─── Supplied data ───
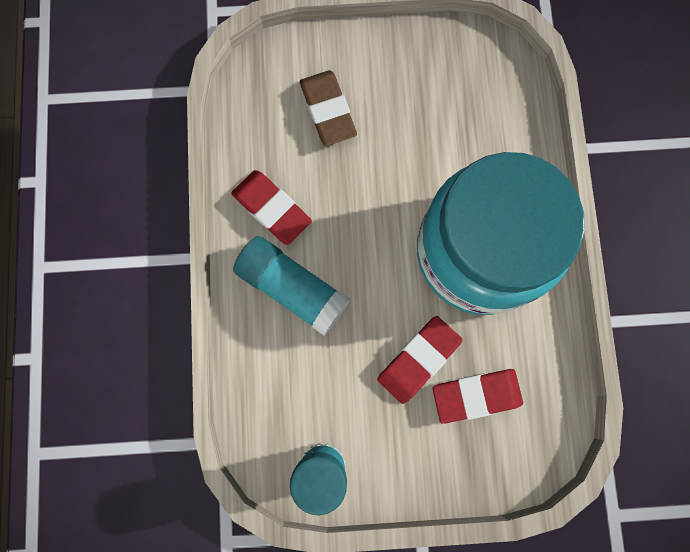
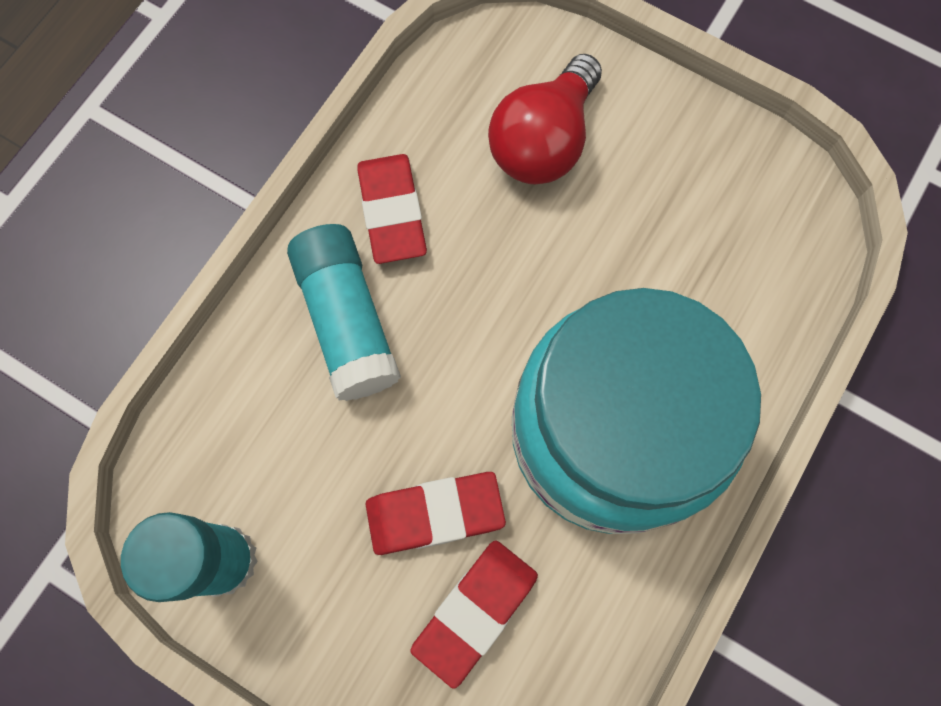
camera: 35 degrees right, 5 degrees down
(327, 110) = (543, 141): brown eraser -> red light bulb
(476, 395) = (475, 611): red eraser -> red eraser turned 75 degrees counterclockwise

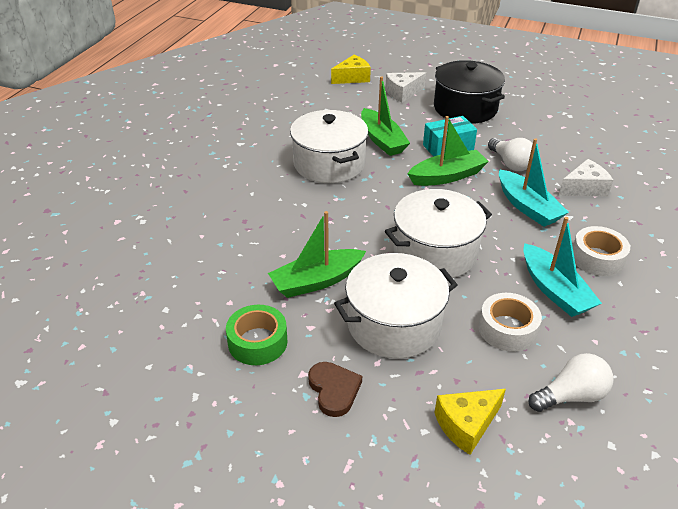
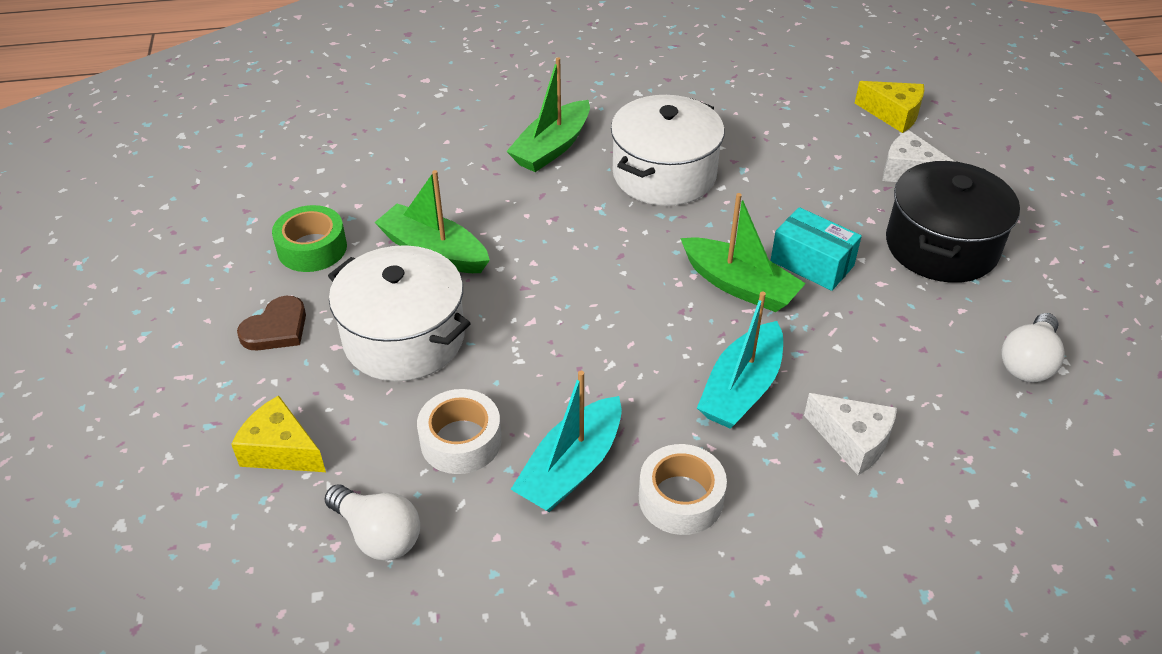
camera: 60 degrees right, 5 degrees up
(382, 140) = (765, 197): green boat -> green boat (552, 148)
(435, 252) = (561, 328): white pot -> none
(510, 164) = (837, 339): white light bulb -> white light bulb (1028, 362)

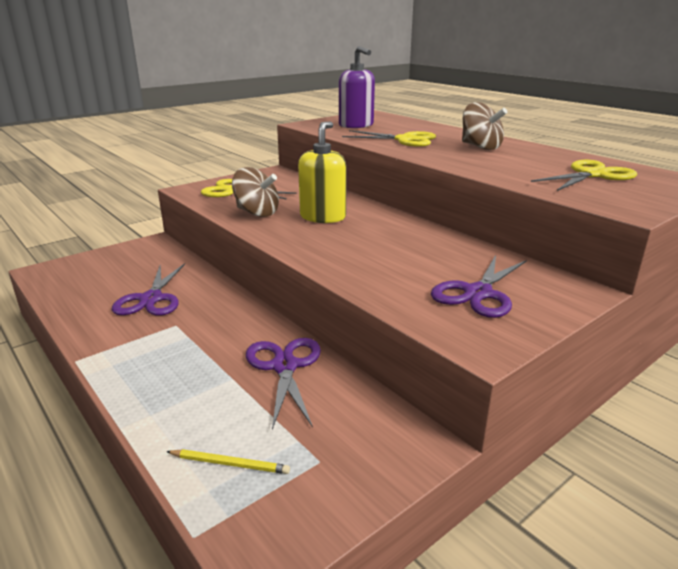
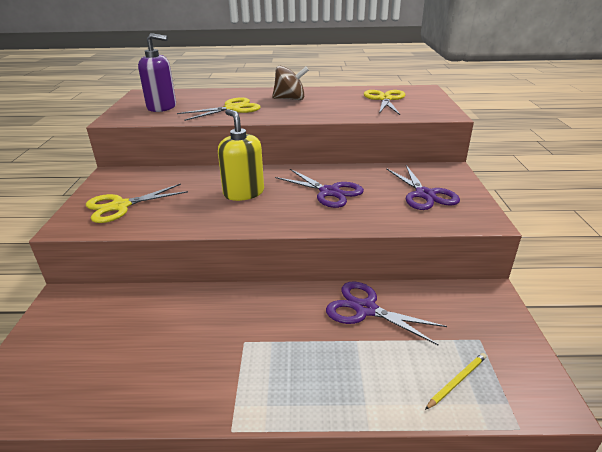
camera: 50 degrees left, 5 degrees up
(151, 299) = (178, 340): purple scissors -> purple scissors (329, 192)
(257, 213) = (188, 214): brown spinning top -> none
───
─── Supplied data ───
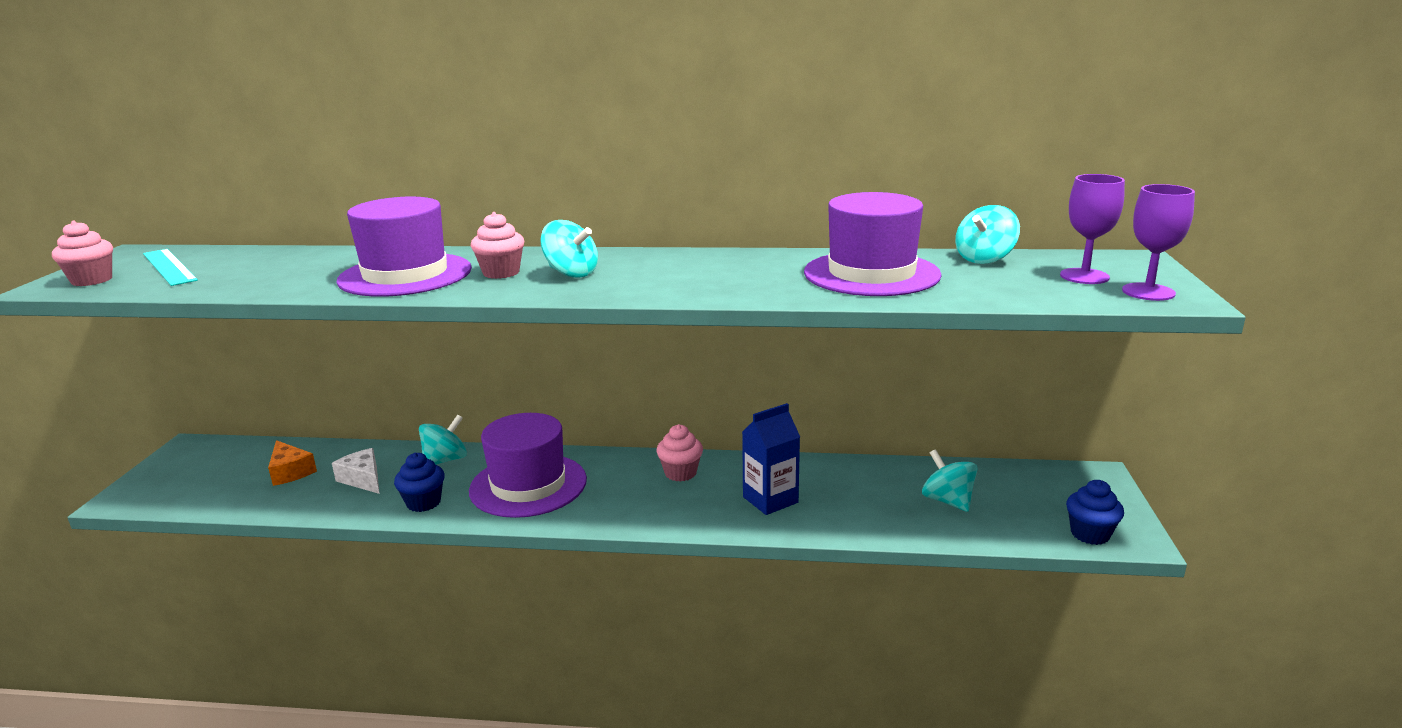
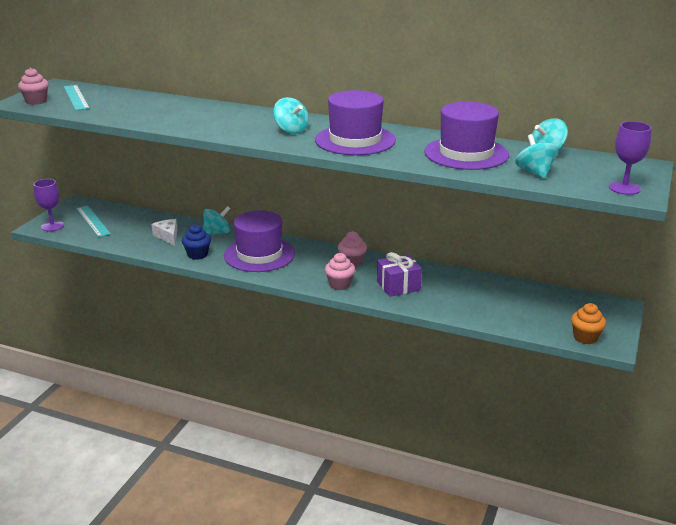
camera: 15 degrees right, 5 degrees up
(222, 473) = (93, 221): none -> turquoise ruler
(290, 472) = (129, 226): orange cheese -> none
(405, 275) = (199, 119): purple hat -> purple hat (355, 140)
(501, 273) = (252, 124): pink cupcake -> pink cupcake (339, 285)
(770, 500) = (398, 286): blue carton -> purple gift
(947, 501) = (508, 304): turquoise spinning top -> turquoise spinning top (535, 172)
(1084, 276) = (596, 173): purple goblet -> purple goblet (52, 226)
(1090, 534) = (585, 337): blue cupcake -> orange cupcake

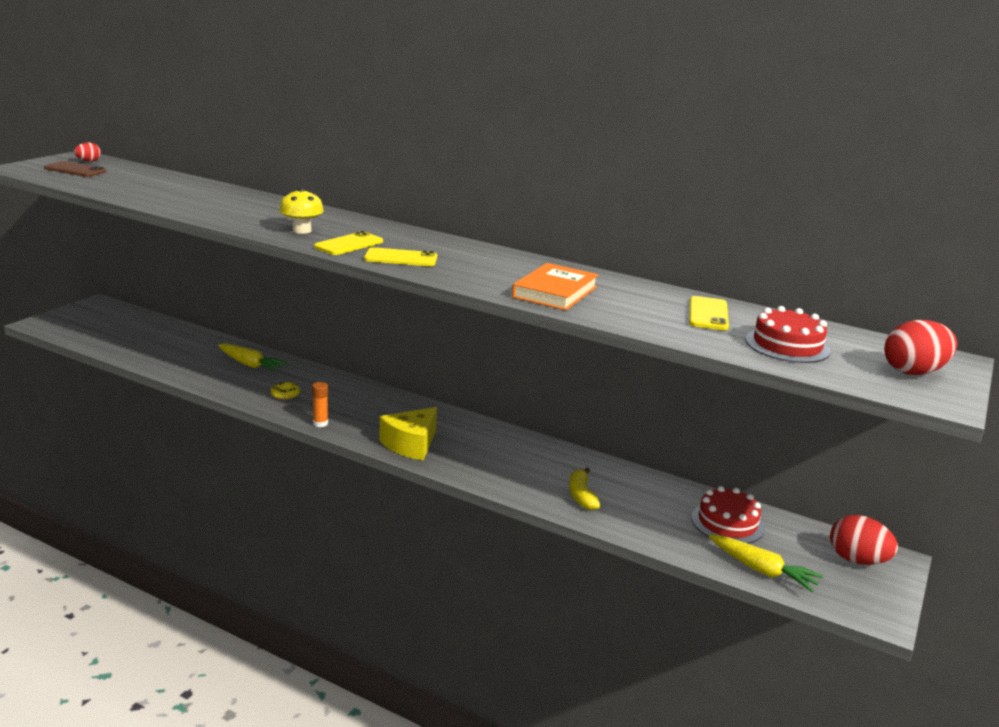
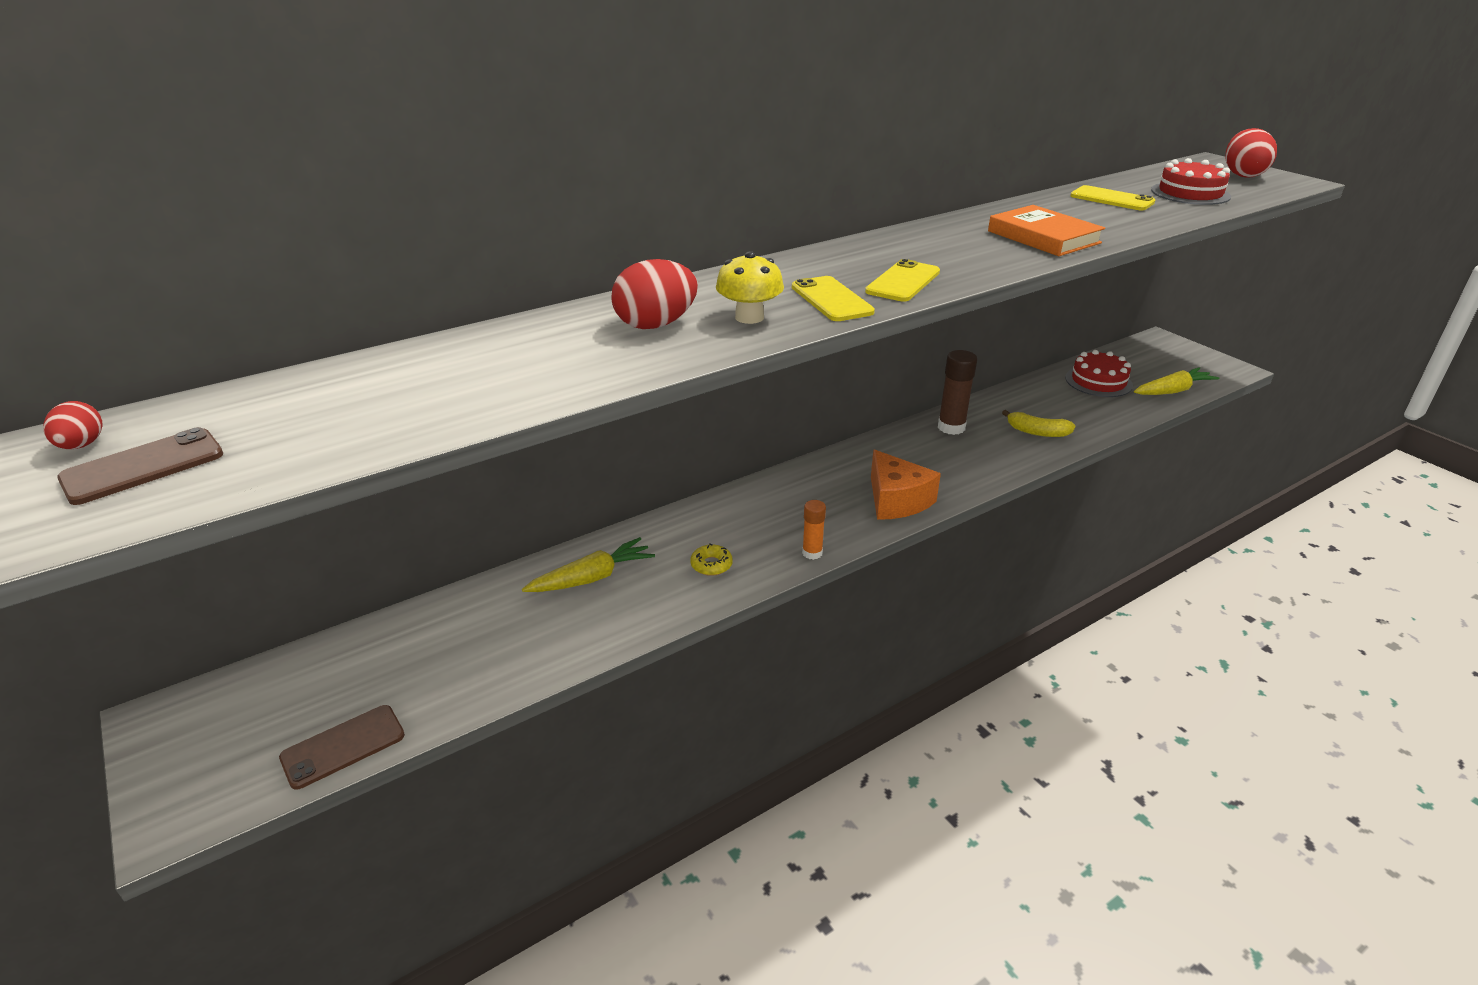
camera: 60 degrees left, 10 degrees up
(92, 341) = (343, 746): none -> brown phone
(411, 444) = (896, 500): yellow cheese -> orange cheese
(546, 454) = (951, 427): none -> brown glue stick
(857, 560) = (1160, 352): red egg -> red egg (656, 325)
───
─── Supplied data ───
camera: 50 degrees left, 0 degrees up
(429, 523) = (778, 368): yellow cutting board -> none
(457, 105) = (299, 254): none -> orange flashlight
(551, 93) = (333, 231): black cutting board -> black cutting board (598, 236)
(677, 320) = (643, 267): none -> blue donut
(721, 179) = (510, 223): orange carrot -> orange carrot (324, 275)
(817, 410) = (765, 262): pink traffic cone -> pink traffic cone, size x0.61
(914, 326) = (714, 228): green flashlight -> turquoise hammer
───
> **What needs to be done**: In the listing above, find the line containing "(947, 501) = (508, 304): turquoise" and the line containing "camera: 60 degrees left, 10 degrees up". Print those two lines and every line between them exactly, with no pictures.

> **Response box**:
(947, 501) = (508, 304): turquoise spinning top -> turquoise spinning top (535, 172)
(1084, 276) = (596, 173): purple goblet -> purple goblet (52, 226)
(1090, 534) = (585, 337): blue cupcake -> orange cupcake

camera: 60 degrees left, 10 degrees up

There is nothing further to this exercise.